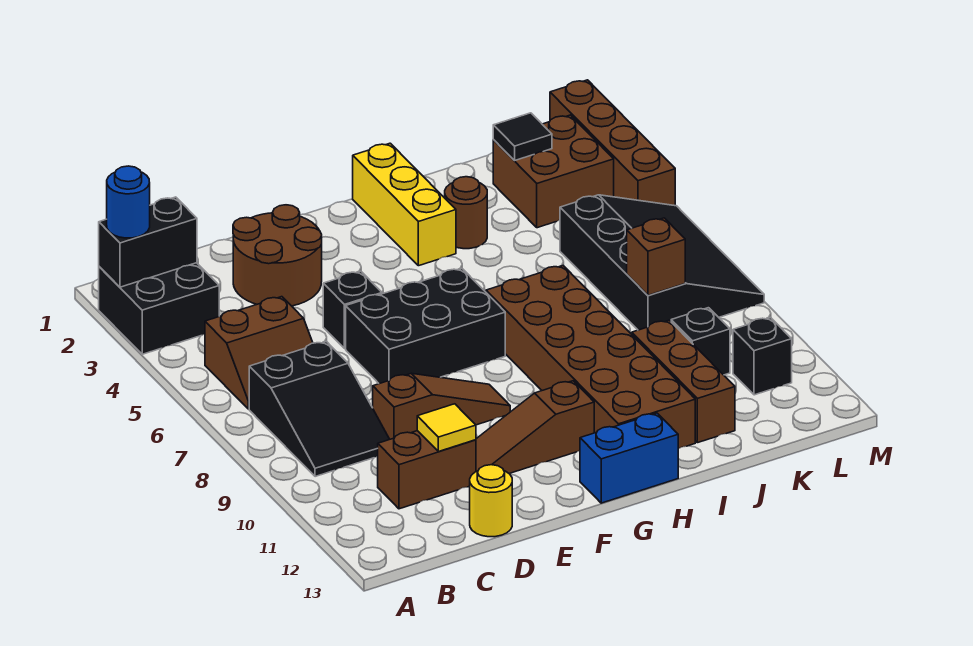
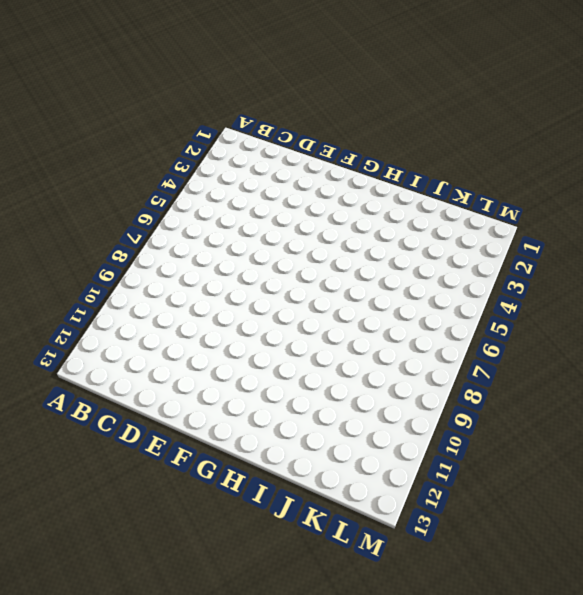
none -> black brick A2:B3 level 1
none -> brown slope B5:C6 level 1 top 5
none -> black slope B7:C9 level 1 top 7

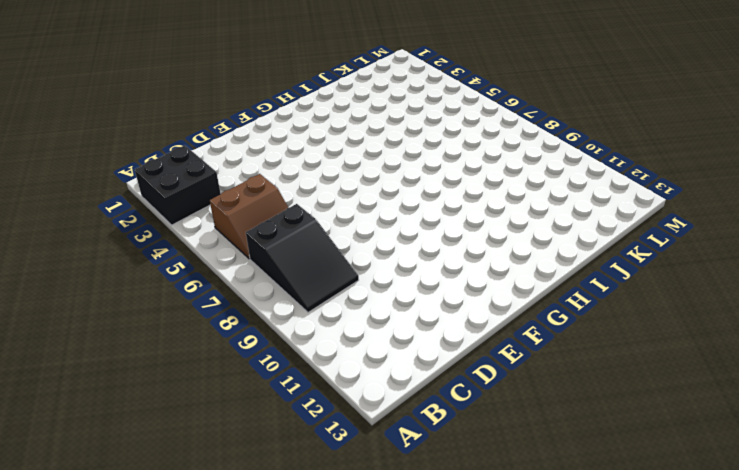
none -> brown brick C11:D11 level 1
none -> brown round brick D2:E3 level 1
none -> brown slope D9:F9 level 1 top D

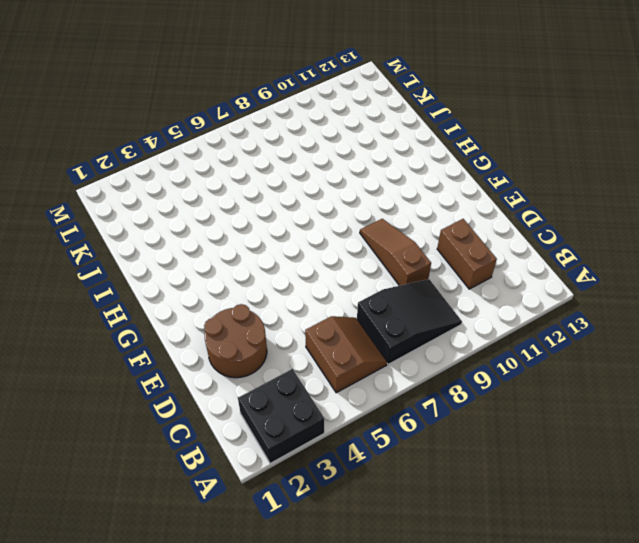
none -> yellow round brick D13 level 1
none -> black brick E5 level 1
none -> black brick E6:G7 level 1

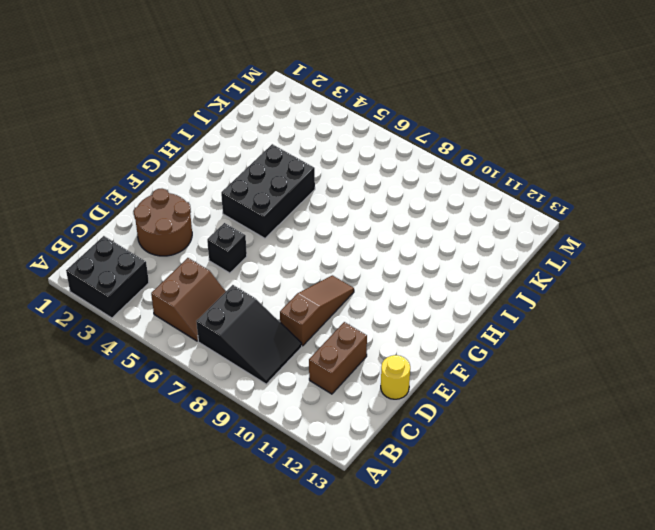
black brick G4:I5 level 1 -> black brick E6:G7 level 1
none -> brown slope E11:G11 level 1 top G
none -> blue brick G13:H13 level 1
none -> yellow brick H1:H3 level 1

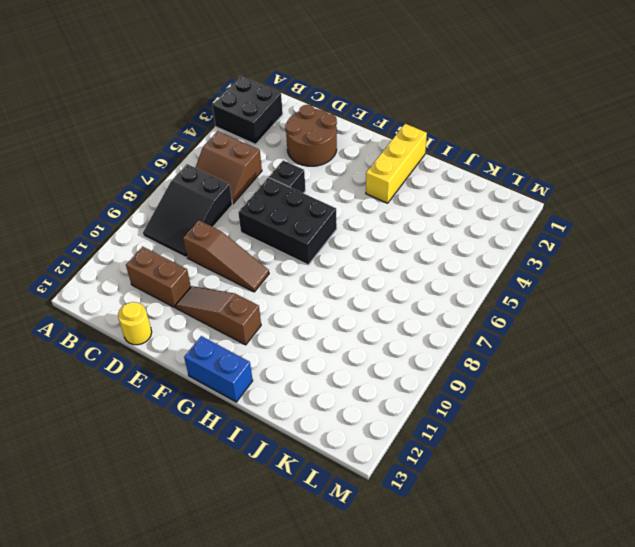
none -> brown brick H7:I12 level 1
none -> brown round brick I3 level 1
none -> brown brick J10:J12 level 1

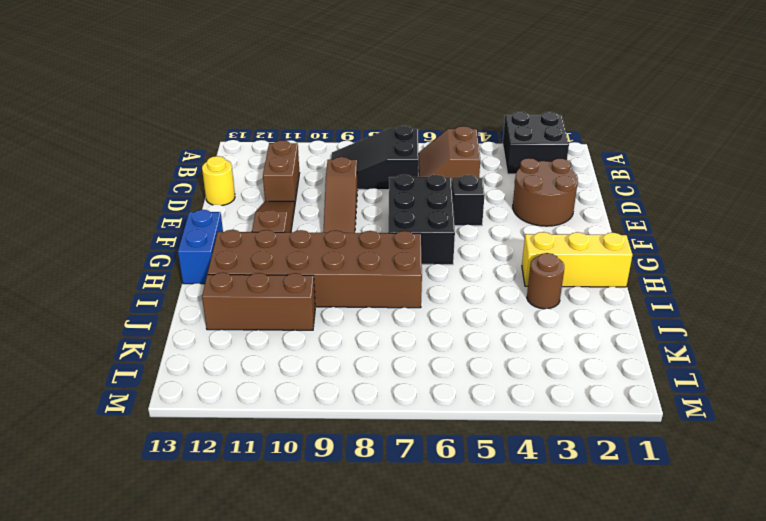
none -> brown brick K2:L3 level 1
none -> black slope K5:M8 level 1 top K
none -> black brick K10 level 1

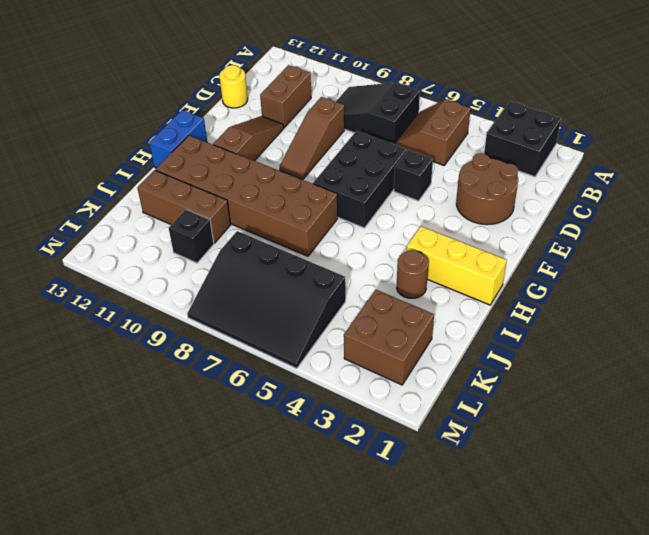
none -> black brick L11 level 1
none -> brown brick M1:M4 level 1
none -> black brick A2:B2 level 2

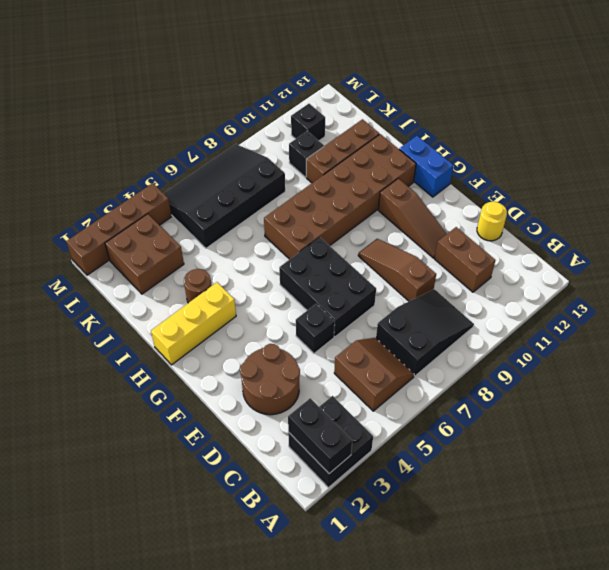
none -> yellow tile D11 level 2
none -> black tile K2 level 2
none -> brown brick K8 level 2

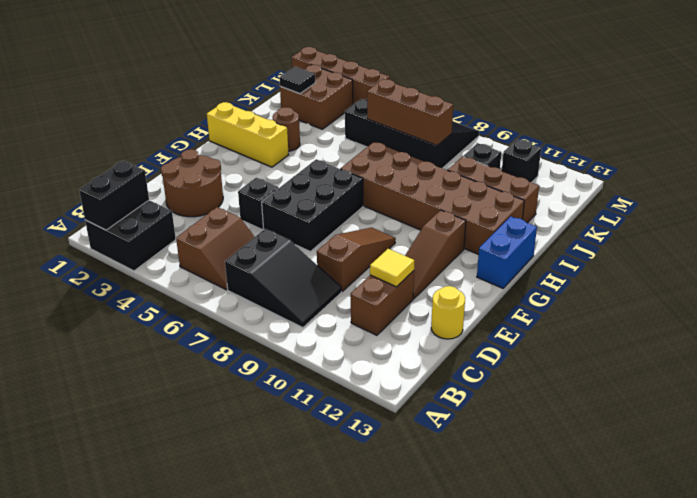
brown brick K6:K8 level 2 -> brown brick K8 level 2
none -> blue round brick A2 level 3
┄┄┄┄┄┄┄┄┄┄┄┄┄┄┄┄┄┄┄┄
# PROMPT
Scan the material above. Return every line containing the string "round".

# SOLVED EXERCISE
none -> brown round brick D2:E3 level 1
none -> yellow round brick D13 level 1
none -> brown round brick I3 level 1
none -> blue round brick A2 level 3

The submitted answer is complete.